> **EXERCISE DATA**
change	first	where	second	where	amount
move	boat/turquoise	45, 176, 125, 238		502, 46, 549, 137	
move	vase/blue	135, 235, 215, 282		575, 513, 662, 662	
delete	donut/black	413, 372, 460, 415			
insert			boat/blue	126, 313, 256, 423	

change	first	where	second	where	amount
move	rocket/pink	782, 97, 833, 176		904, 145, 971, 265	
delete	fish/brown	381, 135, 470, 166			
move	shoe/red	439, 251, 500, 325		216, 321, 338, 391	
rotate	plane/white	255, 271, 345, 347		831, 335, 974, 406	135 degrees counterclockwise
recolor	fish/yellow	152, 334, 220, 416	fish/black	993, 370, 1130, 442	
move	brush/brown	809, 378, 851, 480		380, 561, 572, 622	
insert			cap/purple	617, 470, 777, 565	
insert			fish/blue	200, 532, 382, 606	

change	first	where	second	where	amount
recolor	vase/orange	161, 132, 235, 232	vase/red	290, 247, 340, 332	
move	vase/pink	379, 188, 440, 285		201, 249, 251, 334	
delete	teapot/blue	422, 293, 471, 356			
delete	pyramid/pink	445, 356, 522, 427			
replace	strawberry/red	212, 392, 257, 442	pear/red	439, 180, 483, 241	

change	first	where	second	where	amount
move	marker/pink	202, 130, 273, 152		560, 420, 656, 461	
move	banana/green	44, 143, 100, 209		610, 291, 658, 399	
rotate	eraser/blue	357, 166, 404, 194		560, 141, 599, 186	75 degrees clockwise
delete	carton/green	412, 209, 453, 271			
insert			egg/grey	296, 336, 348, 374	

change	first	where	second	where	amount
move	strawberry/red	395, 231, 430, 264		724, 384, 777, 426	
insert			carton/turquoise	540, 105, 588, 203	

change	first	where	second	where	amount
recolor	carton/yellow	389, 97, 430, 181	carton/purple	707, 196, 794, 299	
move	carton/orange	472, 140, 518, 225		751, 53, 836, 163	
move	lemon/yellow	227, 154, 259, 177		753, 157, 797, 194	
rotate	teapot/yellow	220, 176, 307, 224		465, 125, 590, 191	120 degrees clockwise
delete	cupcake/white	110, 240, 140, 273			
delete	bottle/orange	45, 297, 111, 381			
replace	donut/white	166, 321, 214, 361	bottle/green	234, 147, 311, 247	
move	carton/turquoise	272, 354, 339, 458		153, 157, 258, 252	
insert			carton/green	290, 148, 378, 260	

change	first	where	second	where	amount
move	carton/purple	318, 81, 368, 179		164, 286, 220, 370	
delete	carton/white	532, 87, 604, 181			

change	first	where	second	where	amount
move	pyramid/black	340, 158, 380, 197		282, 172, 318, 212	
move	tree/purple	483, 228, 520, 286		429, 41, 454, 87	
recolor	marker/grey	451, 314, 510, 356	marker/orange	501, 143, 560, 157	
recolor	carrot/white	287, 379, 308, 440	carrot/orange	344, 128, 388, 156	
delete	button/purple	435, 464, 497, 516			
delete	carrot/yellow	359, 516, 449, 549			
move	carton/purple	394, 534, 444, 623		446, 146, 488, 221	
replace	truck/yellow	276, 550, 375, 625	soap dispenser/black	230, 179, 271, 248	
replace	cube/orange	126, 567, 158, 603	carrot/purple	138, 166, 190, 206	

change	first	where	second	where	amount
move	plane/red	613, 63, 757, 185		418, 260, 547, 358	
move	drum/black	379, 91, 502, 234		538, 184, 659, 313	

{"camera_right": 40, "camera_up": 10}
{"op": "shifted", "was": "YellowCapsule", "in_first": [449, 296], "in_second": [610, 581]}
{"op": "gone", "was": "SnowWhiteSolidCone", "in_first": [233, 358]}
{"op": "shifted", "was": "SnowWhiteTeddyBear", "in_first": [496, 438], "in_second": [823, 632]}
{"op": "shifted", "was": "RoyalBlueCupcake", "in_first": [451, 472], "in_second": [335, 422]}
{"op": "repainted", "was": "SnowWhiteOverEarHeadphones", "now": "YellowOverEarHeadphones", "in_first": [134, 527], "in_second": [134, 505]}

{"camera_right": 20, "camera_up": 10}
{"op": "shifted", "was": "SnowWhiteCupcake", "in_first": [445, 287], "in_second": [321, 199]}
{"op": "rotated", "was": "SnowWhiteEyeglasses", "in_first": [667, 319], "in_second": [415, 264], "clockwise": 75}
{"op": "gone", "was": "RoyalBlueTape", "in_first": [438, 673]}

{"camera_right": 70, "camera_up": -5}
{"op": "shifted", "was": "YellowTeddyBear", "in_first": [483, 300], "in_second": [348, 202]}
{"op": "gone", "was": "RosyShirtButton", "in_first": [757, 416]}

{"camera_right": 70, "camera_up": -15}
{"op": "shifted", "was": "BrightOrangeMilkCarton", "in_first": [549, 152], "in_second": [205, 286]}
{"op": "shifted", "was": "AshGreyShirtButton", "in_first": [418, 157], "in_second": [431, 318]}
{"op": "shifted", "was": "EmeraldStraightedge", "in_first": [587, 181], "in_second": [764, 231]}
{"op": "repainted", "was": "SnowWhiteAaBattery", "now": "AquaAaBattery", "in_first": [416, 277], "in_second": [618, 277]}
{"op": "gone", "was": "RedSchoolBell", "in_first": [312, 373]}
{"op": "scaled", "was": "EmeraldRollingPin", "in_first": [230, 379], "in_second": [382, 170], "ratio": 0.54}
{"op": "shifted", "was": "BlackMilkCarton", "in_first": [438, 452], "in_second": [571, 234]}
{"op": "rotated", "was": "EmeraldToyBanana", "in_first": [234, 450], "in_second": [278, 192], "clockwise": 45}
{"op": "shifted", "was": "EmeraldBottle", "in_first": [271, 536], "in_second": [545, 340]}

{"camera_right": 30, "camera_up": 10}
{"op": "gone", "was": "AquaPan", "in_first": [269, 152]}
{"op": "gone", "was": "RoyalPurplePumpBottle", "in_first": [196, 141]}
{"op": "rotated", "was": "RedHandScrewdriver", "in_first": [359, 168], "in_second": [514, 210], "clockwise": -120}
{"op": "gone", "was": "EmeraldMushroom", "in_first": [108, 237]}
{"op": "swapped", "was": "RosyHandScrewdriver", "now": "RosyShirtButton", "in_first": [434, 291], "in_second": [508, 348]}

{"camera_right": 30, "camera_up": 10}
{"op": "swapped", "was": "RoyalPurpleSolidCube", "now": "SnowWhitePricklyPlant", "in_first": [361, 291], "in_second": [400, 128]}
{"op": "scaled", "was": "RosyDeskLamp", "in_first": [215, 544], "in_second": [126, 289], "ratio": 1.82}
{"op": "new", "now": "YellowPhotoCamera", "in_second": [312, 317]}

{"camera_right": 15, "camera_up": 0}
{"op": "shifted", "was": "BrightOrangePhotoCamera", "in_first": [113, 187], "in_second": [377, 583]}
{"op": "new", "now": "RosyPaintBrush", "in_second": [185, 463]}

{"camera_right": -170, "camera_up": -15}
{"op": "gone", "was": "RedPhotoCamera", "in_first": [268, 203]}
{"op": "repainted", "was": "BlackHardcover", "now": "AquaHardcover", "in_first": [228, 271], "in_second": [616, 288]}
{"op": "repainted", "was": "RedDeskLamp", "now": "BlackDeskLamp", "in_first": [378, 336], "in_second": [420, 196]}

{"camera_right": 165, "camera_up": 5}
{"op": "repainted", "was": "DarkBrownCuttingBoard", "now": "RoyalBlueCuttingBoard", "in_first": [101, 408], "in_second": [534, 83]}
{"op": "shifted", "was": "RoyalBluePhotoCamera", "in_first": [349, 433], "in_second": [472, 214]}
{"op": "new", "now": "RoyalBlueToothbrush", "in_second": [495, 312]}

> **WORK ITEM**
Using the entries above, give again exactly the lines from the line holding "46, 549, 137" through the line holding "372, 460, 415". Include both end lines and nothing else.

> **RESPONSE TO THIS EXERCISE**
move	boat/turquoise	45, 176, 125, 238		502, 46, 549, 137	
move	vase/blue	135, 235, 215, 282		575, 513, 662, 662	
delete	donut/black	413, 372, 460, 415			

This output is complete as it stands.